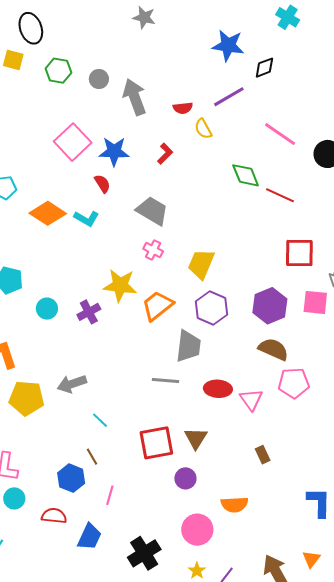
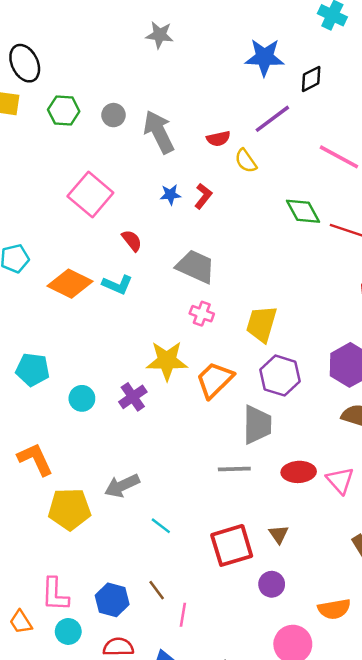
blue star: (114, 151) -> (170, 195), moved, size x0.6
brown triangle: (196, 438) -> (279, 534), size x0.7
brown line: (92, 457) -> (157, 590), moved
blue hexagon: (71, 478) -> (112, 600), moved

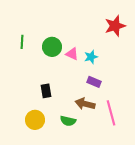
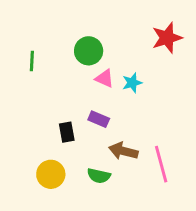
green circle: (52, 47) -> (89, 51), moved
purple rectangle: (94, 82) -> (99, 119), moved

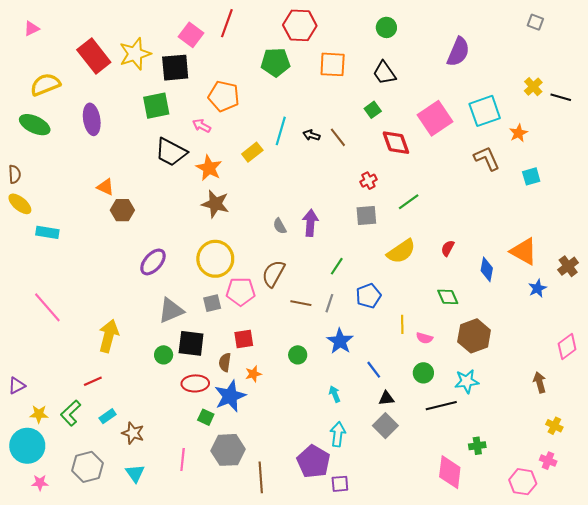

- - -

Wording must stay exact. Give again the lines from the line with "brown line: (92, 457) -> (157, 590), moved" through the last line of the listing, both ends included, without pictures.

_YOUR SOLUTION:_
brown line: (92, 457) -> (157, 590), moved
blue hexagon: (71, 478) -> (112, 600), moved

green circle: (52, 47) -> (89, 51), moved
purple rectangle: (94, 82) -> (99, 119), moved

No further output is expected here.